• **Brief**
Give back the line in the listing below that contains "orange cone: 2 -> 0" and all remaining lines, retyped exactly, through the last line.

• **Material to process**
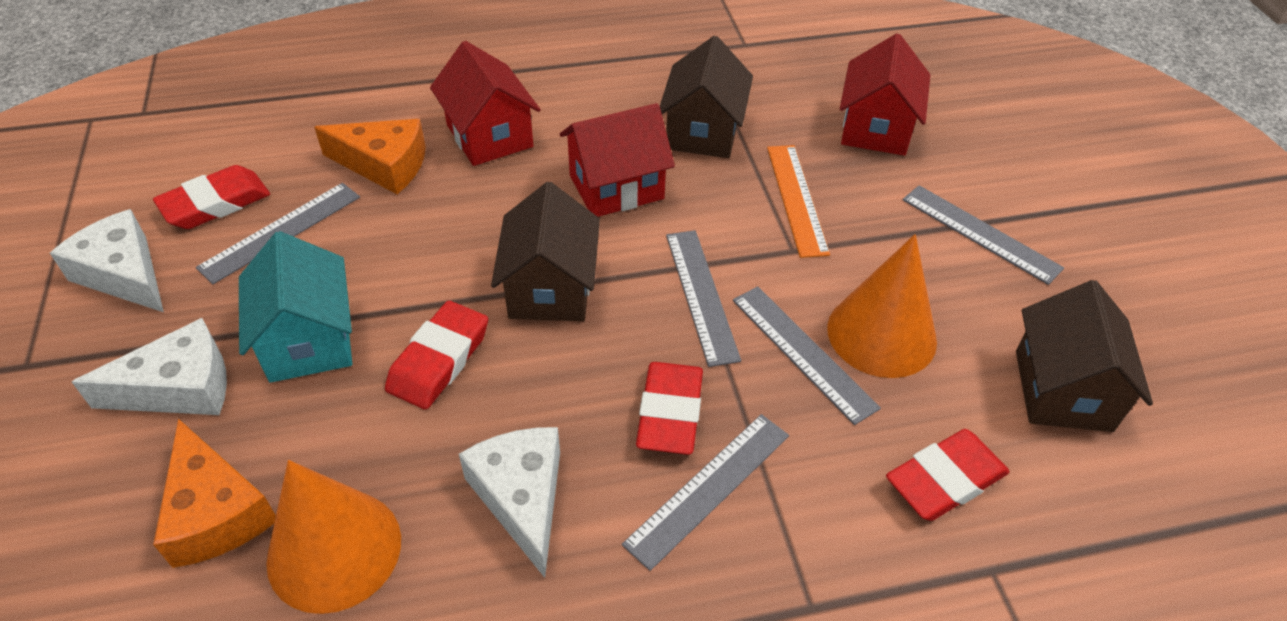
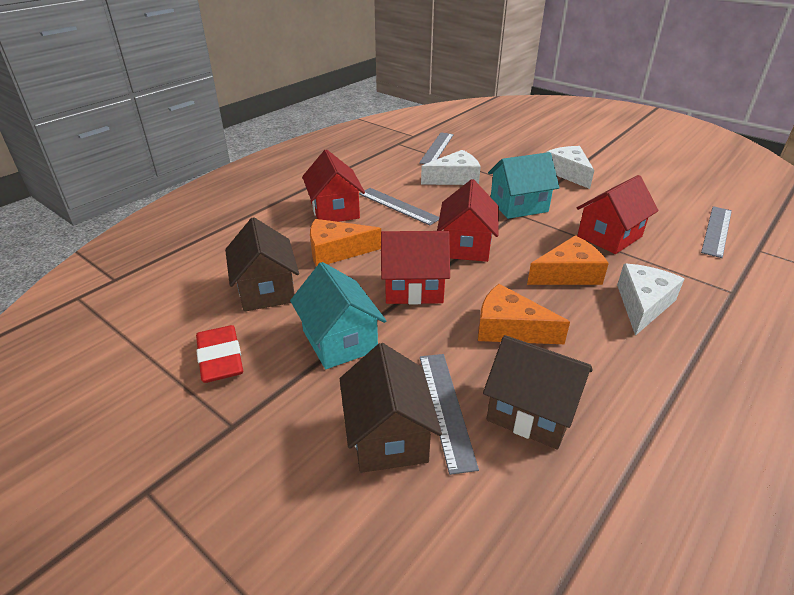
grey ruler: 5 -> 4
orange cheese: 2 -> 3
orange cone: 2 -> 0
orange ruler: 1 -> 0
red eraser: 4 -> 1
red house: 3 -> 4
turquoise house: 1 -> 2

• **Answer to this problem**
orange cone: 2 -> 0
orange ruler: 1 -> 0
red eraser: 4 -> 1
red house: 3 -> 4
turquoise house: 1 -> 2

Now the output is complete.